EXERCISE BRIEF — The answer must be an exact copy of the lines from the one containing "orange tile B9" through the last line of the records, with no pictures.

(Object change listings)
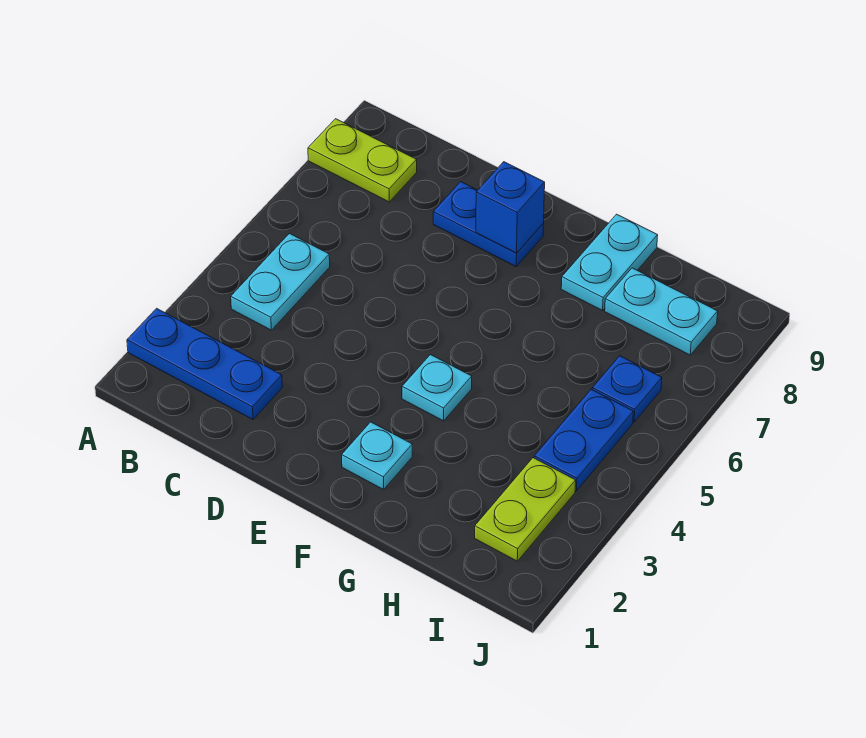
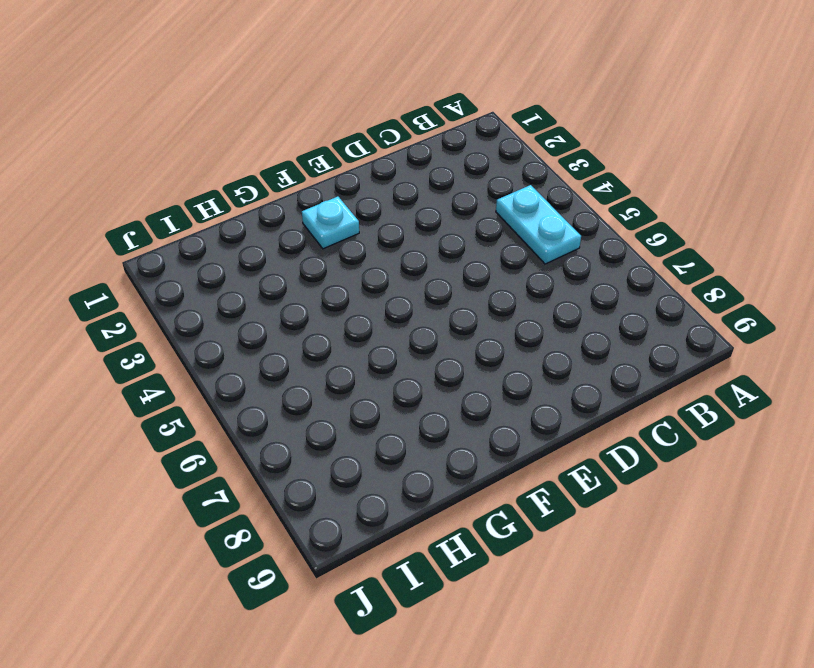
none -> blue plate A2:C2 level 1
none -> lime plate A8:B8 level 1
none -> blue plate D8:E8 level 1

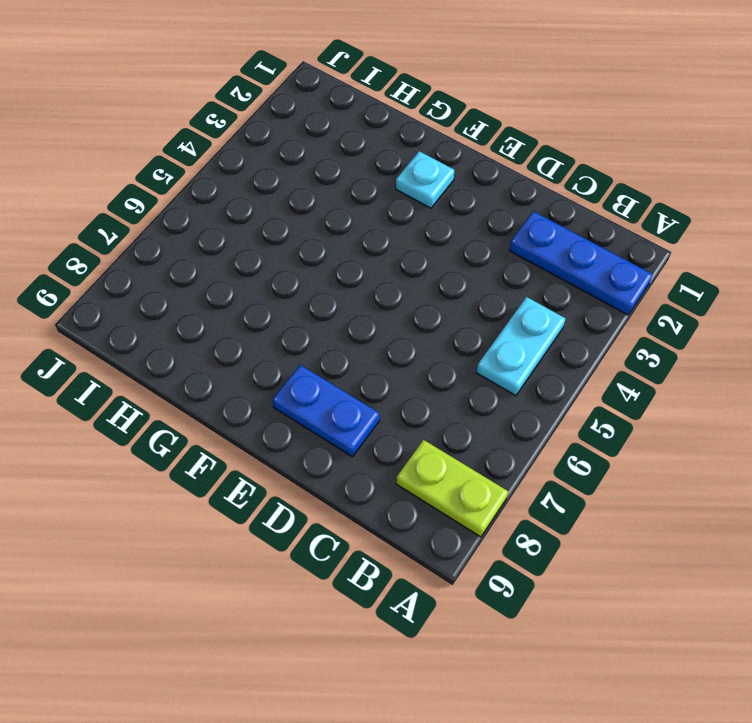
none -> cyan plate F4 level 1
none -> cyan plate G8:G9 level 1
none -> cyan plate H8:I8 level 1

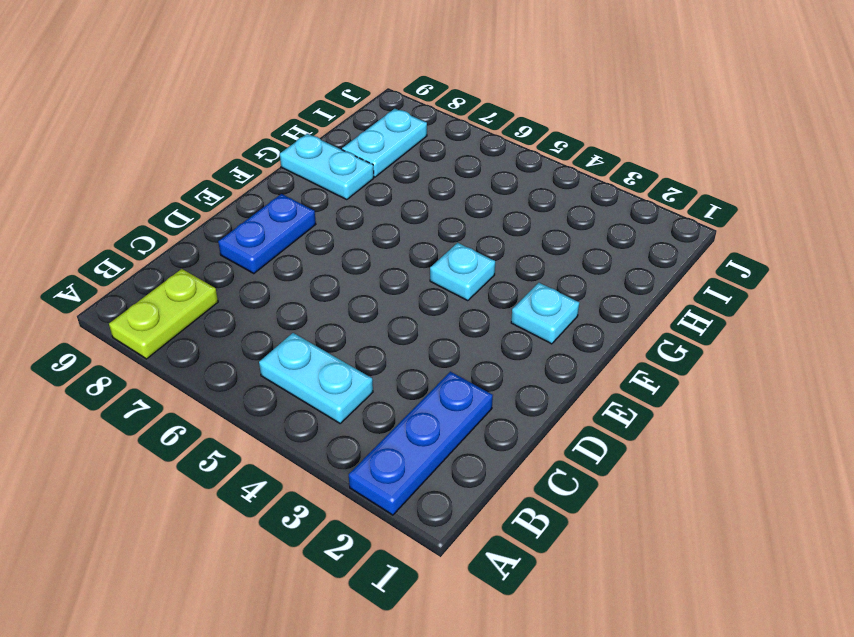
none -> lime plate I2:I3 level 1
none -> blue plate I4:I5 level 1
none -> blue plate I6 level 1

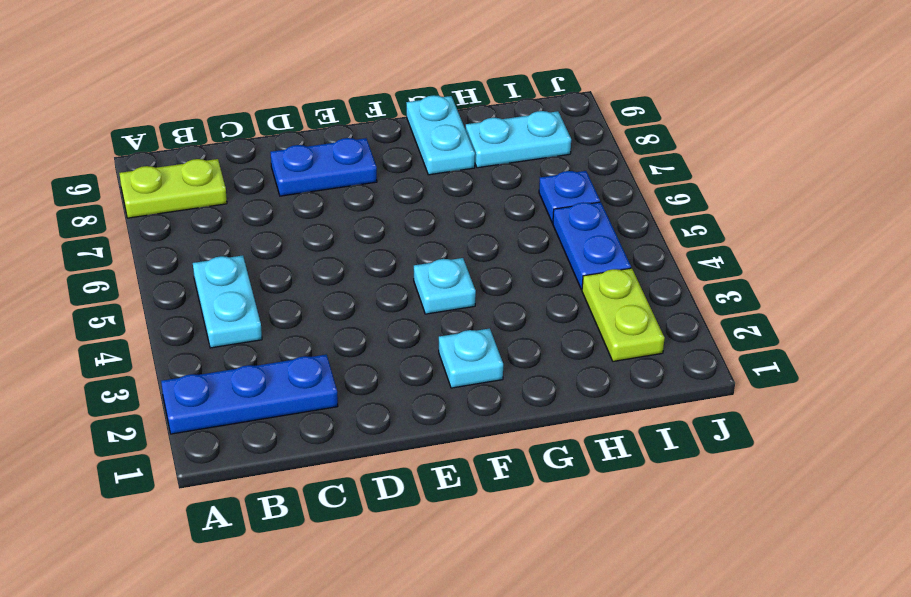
none -> blue brick E8 level 2

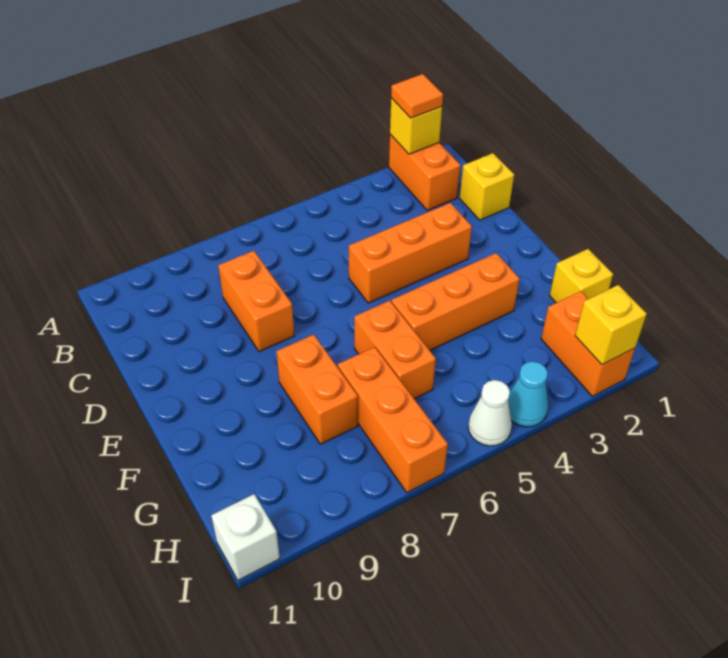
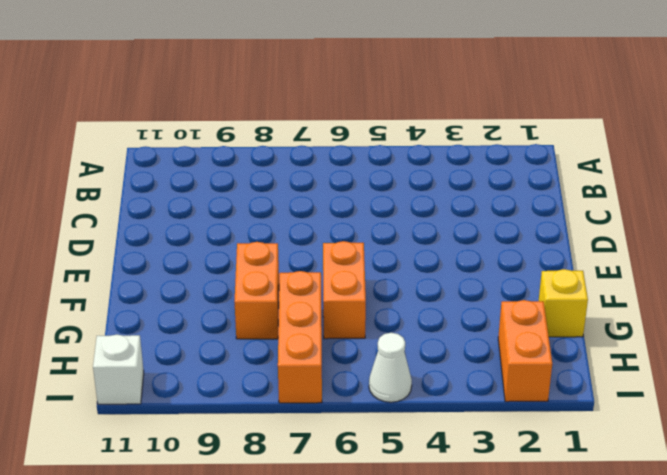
none -> orange brick A2:B2 level 1
none -> yellow brick C1 level 1
none -> orange brick C8:D8 level 1

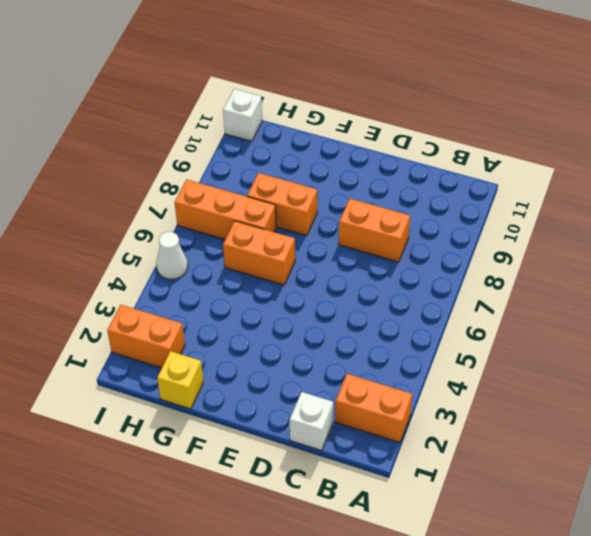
white brick C1 level 1 -> yellow brick C1 level 1
none -> orange brick D3:D5 level 1
none -> orange brick F3:F5 level 1
none -> cyan cone I4 level 1

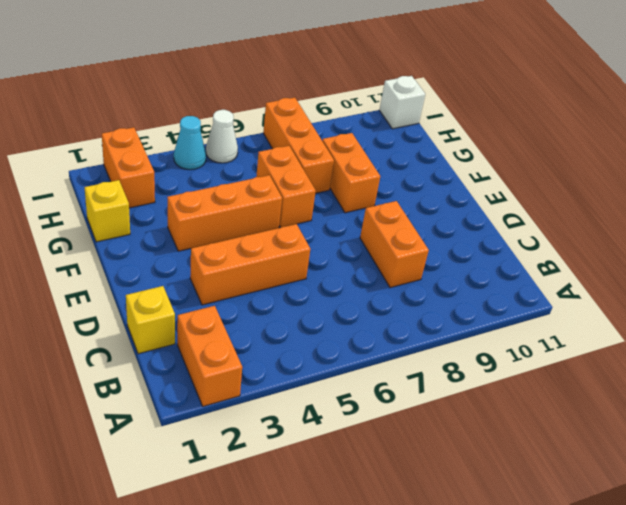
none -> yellow brick A2 level 2
none -> yellow brick I2 level 2
none -> orange tile A2 level 3

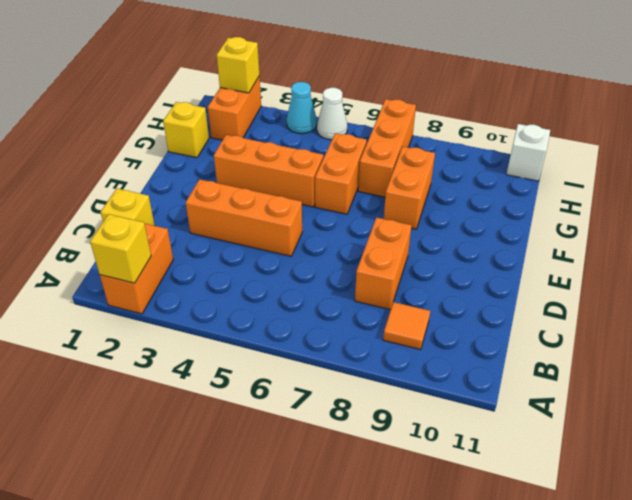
orange tile B9 level 1 -> orange tile A2 level 3

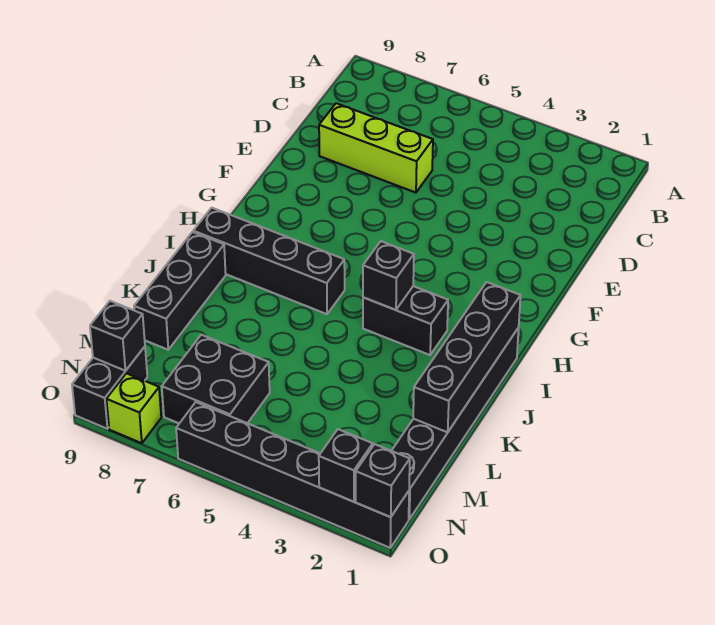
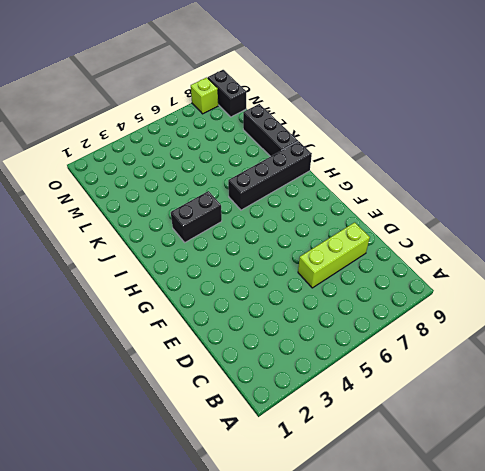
none -> black brick I1:N1 level 1
none -> black brick M6:N7 level 1
none -> black brick O1:O6 level 1

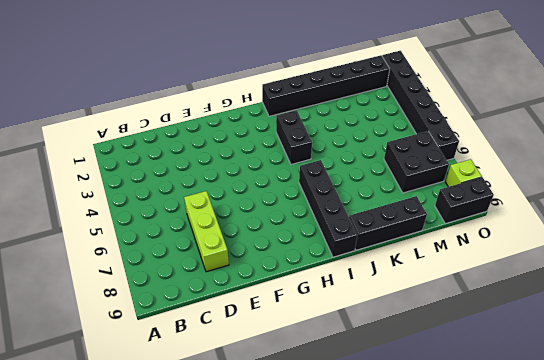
none -> black brick I1:L1 level 2
none -> black brick I4 level 2
none -> black brick N9 level 2

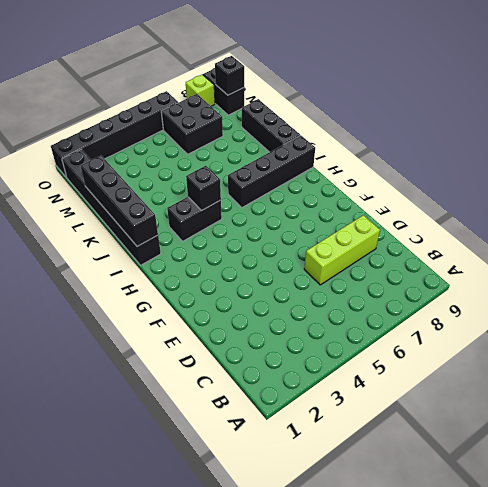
none -> black brick O1 level 2
none -> black brick O2 level 2

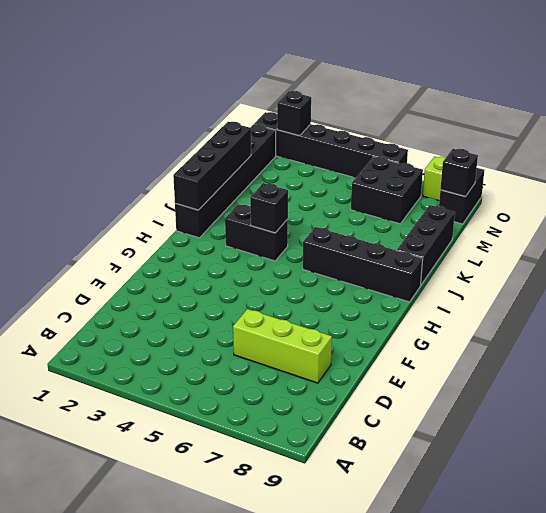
none -> black brick O1 level 2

RESPONSE BOX —
orange tile B9 level 1 -> orange tile A2 level 3

none -> black brick I1:N1 level 1
none -> black brick M6:N7 level 1
none -> black brick O1:O6 level 1

none -> black brick I1:L1 level 2
none -> black brick I4 level 2
none -> black brick N9 level 2

none -> black brick O1 level 2
none -> black brick O2 level 2

none -> black brick O1 level 2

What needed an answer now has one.